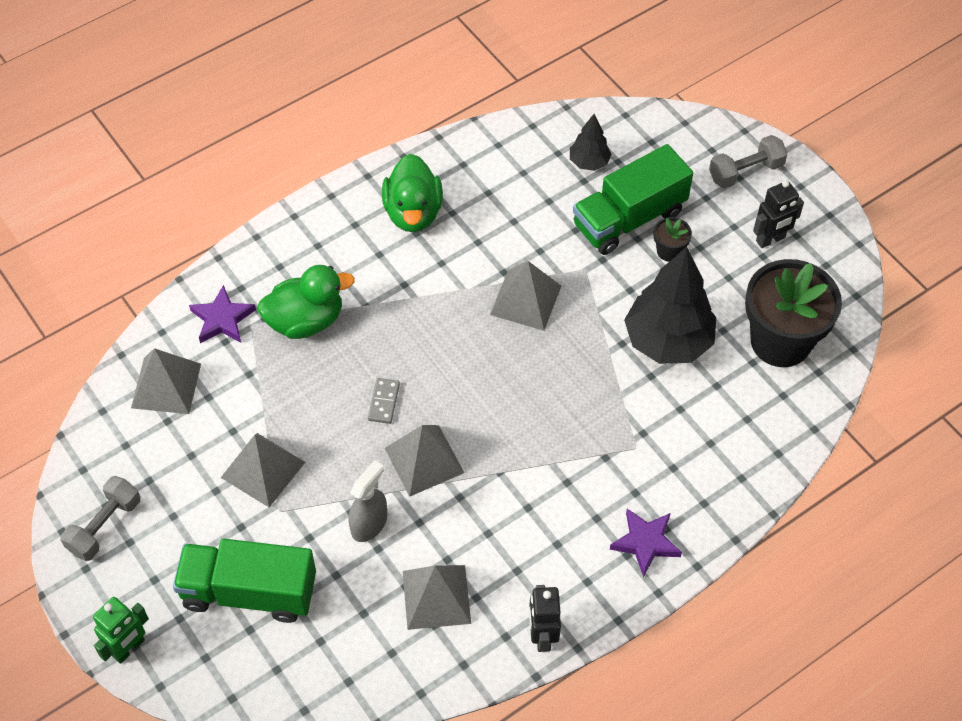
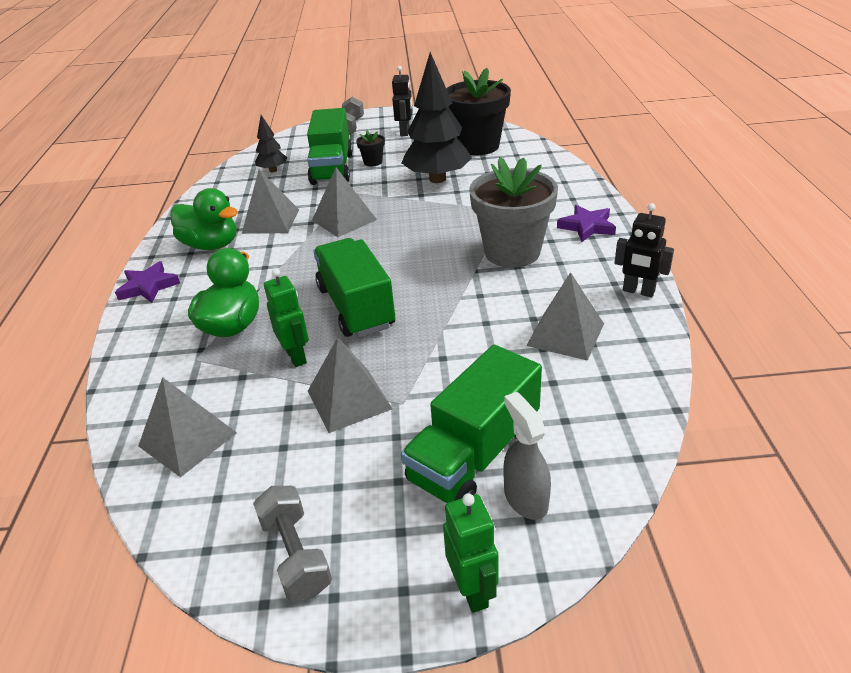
camera: 55 degrees left, 20 degrees down
purple star [189,285,256,343] -> purple star moved to [115,261,180,303]
grey spray bottle [348,460,387,542] -> grey spray bottle moved to [503,392,551,520]
grey domino [368,378,400,424] -> green truck [313,238,395,337]
grey pyramid [385,425,464,497] -> grey pyramid moved to [242,169,299,234]
none -> green robot [264,269,309,367]
none -> grey flower pot [469,157,558,268]

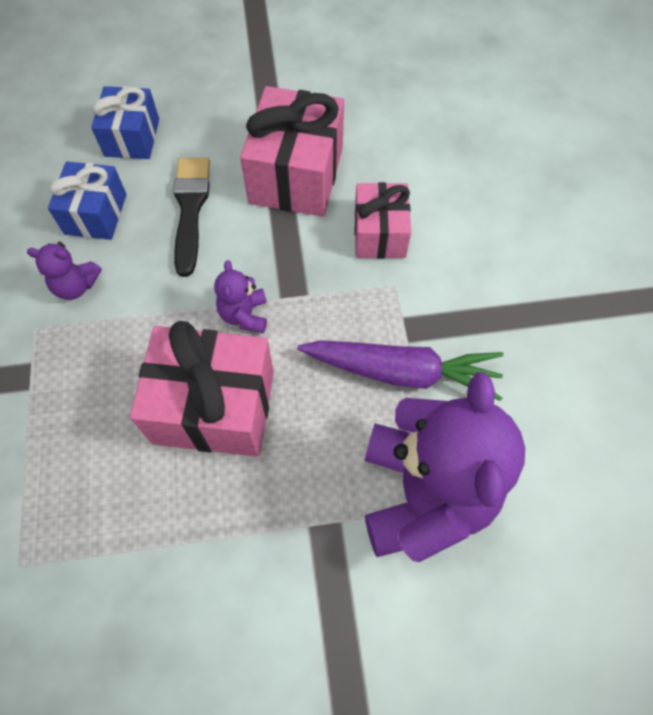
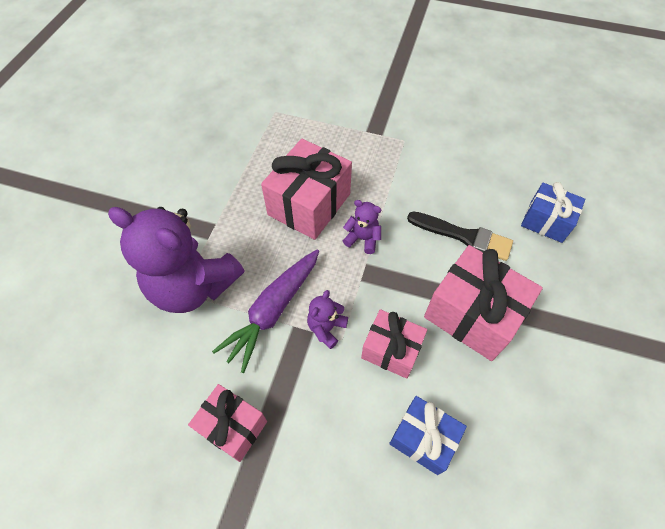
camera: 115 degrees right, 5 degrees down
purple teddy bear [27,242,102,300] -> purple teddy bear moved to [307,290,348,349]
blue gift [48,161,127,240] -> blue gift moved to [389,396,467,475]
none -> pink gift [188,384,267,462]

◇ ◇ ◇ ◇ ◇ ◇ ◇

Set down the records again verbatim, with no pictures.

camera: 55 degrees left, 20 degrees down
purple star [189,285,256,343] -> purple star moved to [115,261,180,303]
grey spray bottle [348,460,387,542] -> grey spray bottle moved to [503,392,551,520]
grey domino [368,378,400,424] -> green truck [313,238,395,337]
grey pyramid [385,425,464,497] -> grey pyramid moved to [242,169,299,234]
none -> green robot [264,269,309,367]
none -> grey flower pot [469,157,558,268]

camera: 115 degrees right, 5 degrees down
purple teddy bear [27,242,102,300] -> purple teddy bear moved to [307,290,348,349]
blue gift [48,161,127,240] -> blue gift moved to [389,396,467,475]
none -> pink gift [188,384,267,462]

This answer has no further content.